STATED GOAL:
Print all the rows below line for line, without altering any of them.

MATERIAL FOR THIS TASK:
__________

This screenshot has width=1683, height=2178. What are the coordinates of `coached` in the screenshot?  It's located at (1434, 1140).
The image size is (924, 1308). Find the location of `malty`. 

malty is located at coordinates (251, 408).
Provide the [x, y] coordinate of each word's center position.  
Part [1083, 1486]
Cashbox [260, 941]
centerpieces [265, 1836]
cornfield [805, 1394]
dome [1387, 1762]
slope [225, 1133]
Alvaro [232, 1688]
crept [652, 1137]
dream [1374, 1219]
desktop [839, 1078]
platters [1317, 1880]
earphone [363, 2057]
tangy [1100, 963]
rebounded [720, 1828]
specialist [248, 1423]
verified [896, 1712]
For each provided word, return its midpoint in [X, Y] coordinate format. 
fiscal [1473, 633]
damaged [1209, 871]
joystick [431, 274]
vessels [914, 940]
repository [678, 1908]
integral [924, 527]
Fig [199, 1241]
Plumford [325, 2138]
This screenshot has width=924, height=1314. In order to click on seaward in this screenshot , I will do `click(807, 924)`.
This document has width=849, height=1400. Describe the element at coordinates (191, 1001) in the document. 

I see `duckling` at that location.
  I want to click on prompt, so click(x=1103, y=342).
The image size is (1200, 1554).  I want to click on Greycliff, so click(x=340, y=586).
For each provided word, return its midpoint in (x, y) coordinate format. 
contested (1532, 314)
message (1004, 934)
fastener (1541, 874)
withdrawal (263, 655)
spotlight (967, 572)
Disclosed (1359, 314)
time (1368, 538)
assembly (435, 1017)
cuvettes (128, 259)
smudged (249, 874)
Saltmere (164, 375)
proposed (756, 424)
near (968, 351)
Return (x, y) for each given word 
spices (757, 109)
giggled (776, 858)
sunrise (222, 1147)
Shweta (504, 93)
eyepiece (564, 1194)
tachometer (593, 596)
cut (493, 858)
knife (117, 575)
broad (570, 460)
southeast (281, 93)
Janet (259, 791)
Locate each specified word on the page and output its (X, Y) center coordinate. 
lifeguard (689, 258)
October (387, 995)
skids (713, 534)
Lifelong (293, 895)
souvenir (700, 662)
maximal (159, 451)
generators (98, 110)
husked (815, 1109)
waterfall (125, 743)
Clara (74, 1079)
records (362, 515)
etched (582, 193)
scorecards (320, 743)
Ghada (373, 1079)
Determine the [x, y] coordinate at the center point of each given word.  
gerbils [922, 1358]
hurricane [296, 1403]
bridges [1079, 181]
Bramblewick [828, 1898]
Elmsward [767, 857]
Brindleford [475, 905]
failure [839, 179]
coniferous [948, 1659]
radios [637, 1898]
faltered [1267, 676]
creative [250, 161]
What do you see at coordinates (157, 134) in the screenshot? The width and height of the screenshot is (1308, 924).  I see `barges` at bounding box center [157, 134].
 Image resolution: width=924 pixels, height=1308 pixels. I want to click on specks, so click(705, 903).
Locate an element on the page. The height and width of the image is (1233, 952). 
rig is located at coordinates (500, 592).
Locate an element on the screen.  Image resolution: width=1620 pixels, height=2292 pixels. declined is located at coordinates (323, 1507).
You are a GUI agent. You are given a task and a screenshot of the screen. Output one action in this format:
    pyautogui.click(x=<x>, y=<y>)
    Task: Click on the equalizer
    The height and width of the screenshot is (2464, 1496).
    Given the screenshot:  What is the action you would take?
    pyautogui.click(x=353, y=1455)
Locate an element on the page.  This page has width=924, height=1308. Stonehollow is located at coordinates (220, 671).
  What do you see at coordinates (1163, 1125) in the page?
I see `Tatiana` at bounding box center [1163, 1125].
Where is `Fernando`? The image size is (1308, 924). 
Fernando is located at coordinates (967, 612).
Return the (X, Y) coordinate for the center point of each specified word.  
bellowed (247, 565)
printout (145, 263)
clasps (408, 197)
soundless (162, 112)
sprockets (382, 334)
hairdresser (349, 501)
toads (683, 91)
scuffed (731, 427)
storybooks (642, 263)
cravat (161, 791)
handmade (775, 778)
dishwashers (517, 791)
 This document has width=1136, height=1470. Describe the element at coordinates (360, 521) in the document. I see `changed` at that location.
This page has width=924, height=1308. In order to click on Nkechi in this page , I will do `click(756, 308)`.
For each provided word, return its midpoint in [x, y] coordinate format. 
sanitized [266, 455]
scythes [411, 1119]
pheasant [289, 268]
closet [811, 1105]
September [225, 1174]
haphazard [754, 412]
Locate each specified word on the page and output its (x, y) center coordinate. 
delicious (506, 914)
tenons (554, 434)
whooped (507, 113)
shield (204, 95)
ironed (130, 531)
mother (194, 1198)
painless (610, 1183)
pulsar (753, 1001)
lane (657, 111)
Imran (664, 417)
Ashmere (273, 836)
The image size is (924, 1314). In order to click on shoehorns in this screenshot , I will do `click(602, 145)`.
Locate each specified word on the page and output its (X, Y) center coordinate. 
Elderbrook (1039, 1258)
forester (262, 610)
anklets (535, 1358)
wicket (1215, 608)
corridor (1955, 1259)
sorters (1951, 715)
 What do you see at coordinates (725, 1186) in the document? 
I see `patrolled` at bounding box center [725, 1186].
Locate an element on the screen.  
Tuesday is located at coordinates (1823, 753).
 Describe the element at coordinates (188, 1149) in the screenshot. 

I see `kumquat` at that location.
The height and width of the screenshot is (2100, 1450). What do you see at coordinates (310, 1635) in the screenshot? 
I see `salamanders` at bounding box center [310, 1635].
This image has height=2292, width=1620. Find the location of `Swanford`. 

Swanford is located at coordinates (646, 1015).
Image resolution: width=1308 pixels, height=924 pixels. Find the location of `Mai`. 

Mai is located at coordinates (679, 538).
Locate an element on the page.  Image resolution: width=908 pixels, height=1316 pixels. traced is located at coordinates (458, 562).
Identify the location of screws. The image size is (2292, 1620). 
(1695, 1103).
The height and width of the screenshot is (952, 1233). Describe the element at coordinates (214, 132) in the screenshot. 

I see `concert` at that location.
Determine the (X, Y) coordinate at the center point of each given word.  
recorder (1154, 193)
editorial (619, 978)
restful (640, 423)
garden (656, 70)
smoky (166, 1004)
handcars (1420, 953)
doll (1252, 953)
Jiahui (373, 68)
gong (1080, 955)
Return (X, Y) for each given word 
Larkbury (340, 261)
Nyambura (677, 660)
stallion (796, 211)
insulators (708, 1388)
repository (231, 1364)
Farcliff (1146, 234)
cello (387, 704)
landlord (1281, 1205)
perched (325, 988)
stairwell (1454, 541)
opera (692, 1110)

__________

RESPONSE FOR THIS EXERCISE:
This screenshot has width=1683, height=2178. What are the coordinates of `coached` in the screenshot?  It's located at (1434, 1140).
The image size is (924, 1308). Find the location of `malty`. 

malty is located at coordinates (251, 408).
Provide the [x, y] coordinate of each word's center position.  
Part [1083, 1486]
Cashbox [260, 941]
centerpieces [265, 1836]
cornfield [805, 1394]
dome [1387, 1762]
slope [225, 1133]
Alvaro [232, 1688]
crept [652, 1137]
dream [1374, 1219]
desktop [839, 1078]
platters [1317, 1880]
earphone [363, 2057]
tangy [1100, 963]
rebounded [720, 1828]
specialist [248, 1423]
verified [896, 1712]
For each provided word, return its midpoint in [X, Y] coordinate format. 
fiscal [1473, 633]
damaged [1209, 871]
joystick [431, 274]
vessels [914, 940]
repository [678, 1908]
integral [924, 527]
Fig [199, 1241]
Plumford [325, 2138]
This screenshot has width=924, height=1314. In order to click on seaward in this screenshot , I will do `click(807, 924)`.
This document has width=849, height=1400. Describe the element at coordinates (191, 1001) in the document. 

I see `duckling` at that location.
  I want to click on prompt, so click(x=1103, y=342).
The image size is (1200, 1554).  I want to click on Greycliff, so click(x=340, y=586).
For each provided word, return its midpoint in (x, y) coordinate format. 
contested (1532, 314)
message (1004, 934)
fastener (1541, 874)
withdrawal (263, 655)
spotlight (967, 572)
Disclosed (1359, 314)
time (1368, 538)
assembly (435, 1017)
cuvettes (128, 259)
smudged (249, 874)
Saltmere (164, 375)
proposed (756, 424)
near (968, 351)
Return (x, y) for each given word 
spices (757, 109)
giggled (776, 858)
sunrise (222, 1147)
Shweta (504, 93)
eyepiece (564, 1194)
tachometer (593, 596)
cut (493, 858)
knife (117, 575)
broad (570, 460)
southeast (281, 93)
Janet (259, 791)
Locate each specified word on the page and output its (X, Y) center coordinate. 
lifeguard (689, 258)
October (387, 995)
skids (713, 534)
Lifelong (293, 895)
souvenir (700, 662)
maximal (159, 451)
generators (98, 110)
husked (815, 1109)
waterfall (125, 743)
Clara (74, 1079)
records (362, 515)
etched (582, 193)
scorecards (320, 743)
Ghada (373, 1079)
Determine the [x, y] coordinate at the center point of each given word.  
gerbils [922, 1358]
hurricane [296, 1403]
bridges [1079, 181]
Bramblewick [828, 1898]
Elmsward [767, 857]
Brindleford [475, 905]
failure [839, 179]
coniferous [948, 1659]
radios [637, 1898]
faltered [1267, 676]
creative [250, 161]
What do you see at coordinates (157, 134) in the screenshot? The width and height of the screenshot is (1308, 924).  I see `barges` at bounding box center [157, 134].
 Image resolution: width=924 pixels, height=1308 pixels. I want to click on specks, so click(705, 903).
Locate an element on the page. The height and width of the image is (1233, 952). 
rig is located at coordinates (500, 592).
Locate an element on the screen.  Image resolution: width=1620 pixels, height=2292 pixels. declined is located at coordinates (323, 1507).
You are a GUI agent. You are given a task and a screenshot of the screen. Output one action in this format:
    pyautogui.click(x=<x>, y=<y>)
    Task: Click on the equalizer
    The height and width of the screenshot is (2464, 1496).
    Given the screenshot:  What is the action you would take?
    pyautogui.click(x=353, y=1455)
Locate an element on the page.  This page has width=924, height=1308. Stonehollow is located at coordinates (220, 671).
  What do you see at coordinates (1163, 1125) in the page?
I see `Tatiana` at bounding box center [1163, 1125].
Where is `Fernando`? The image size is (1308, 924). 
Fernando is located at coordinates (967, 612).
Return the (X, Y) coordinate for the center point of each specified word.  
bellowed (247, 565)
printout (145, 263)
clasps (408, 197)
soundless (162, 112)
sprockets (382, 334)
hairdresser (349, 501)
toads (683, 91)
scuffed (731, 427)
storybooks (642, 263)
cravat (161, 791)
handmade (775, 778)
dishwashers (517, 791)
 This document has width=1136, height=1470. Describe the element at coordinates (360, 521) in the document. I see `changed` at that location.
This page has width=924, height=1308. In order to click on Nkechi in this page , I will do `click(756, 308)`.
For each provided word, return its midpoint in [x, y] coordinate format. 
sanitized [266, 455]
scythes [411, 1119]
pheasant [289, 268]
closet [811, 1105]
September [225, 1174]
haphazard [754, 412]
Locate each specified word on the page and output its (x, y) center coordinate. 
delicious (506, 914)
tenons (554, 434)
whooped (507, 113)
shield (204, 95)
ironed (130, 531)
mother (194, 1198)
painless (610, 1183)
pulsar (753, 1001)
lane (657, 111)
Imran (664, 417)
Ashmere (273, 836)
The image size is (924, 1314). In order to click on shoehorns in this screenshot , I will do `click(602, 145)`.
Locate each specified word on the page and output its (X, Y) center coordinate. 
Elderbrook (1039, 1258)
forester (262, 610)
anklets (535, 1358)
wicket (1215, 608)
corridor (1955, 1259)
sorters (1951, 715)
 What do you see at coordinates (725, 1186) in the document? 
I see `patrolled` at bounding box center [725, 1186].
Locate an element on the screen.  
Tuesday is located at coordinates (1823, 753).
 Describe the element at coordinates (188, 1149) in the screenshot. 

I see `kumquat` at that location.
The height and width of the screenshot is (2100, 1450). What do you see at coordinates (310, 1635) in the screenshot? 
I see `salamanders` at bounding box center [310, 1635].
This image has height=2292, width=1620. Find the location of `Swanford`. 

Swanford is located at coordinates (646, 1015).
Image resolution: width=1308 pixels, height=924 pixels. Find the location of `Mai`. 

Mai is located at coordinates (679, 538).
Locate an element on the page.  Image resolution: width=908 pixels, height=1316 pixels. traced is located at coordinates (458, 562).
Identify the location of screws. The image size is (2292, 1620). 
(1695, 1103).
The height and width of the screenshot is (952, 1233). Describe the element at coordinates (214, 132) in the screenshot. 

I see `concert` at that location.
Determine the (X, Y) coordinate at the center point of each given word.  
recorder (1154, 193)
editorial (619, 978)
restful (640, 423)
garden (656, 70)
smoky (166, 1004)
handcars (1420, 953)
doll (1252, 953)
Jiahui (373, 68)
gong (1080, 955)
Return (X, Y) for each given word 
Larkbury (340, 261)
Nyambura (677, 660)
stallion (796, 211)
insulators (708, 1388)
repository (231, 1364)
Farcliff (1146, 234)
cello (387, 704)
landlord (1281, 1205)
perched (325, 988)
stairwell (1454, 541)
opera (692, 1110)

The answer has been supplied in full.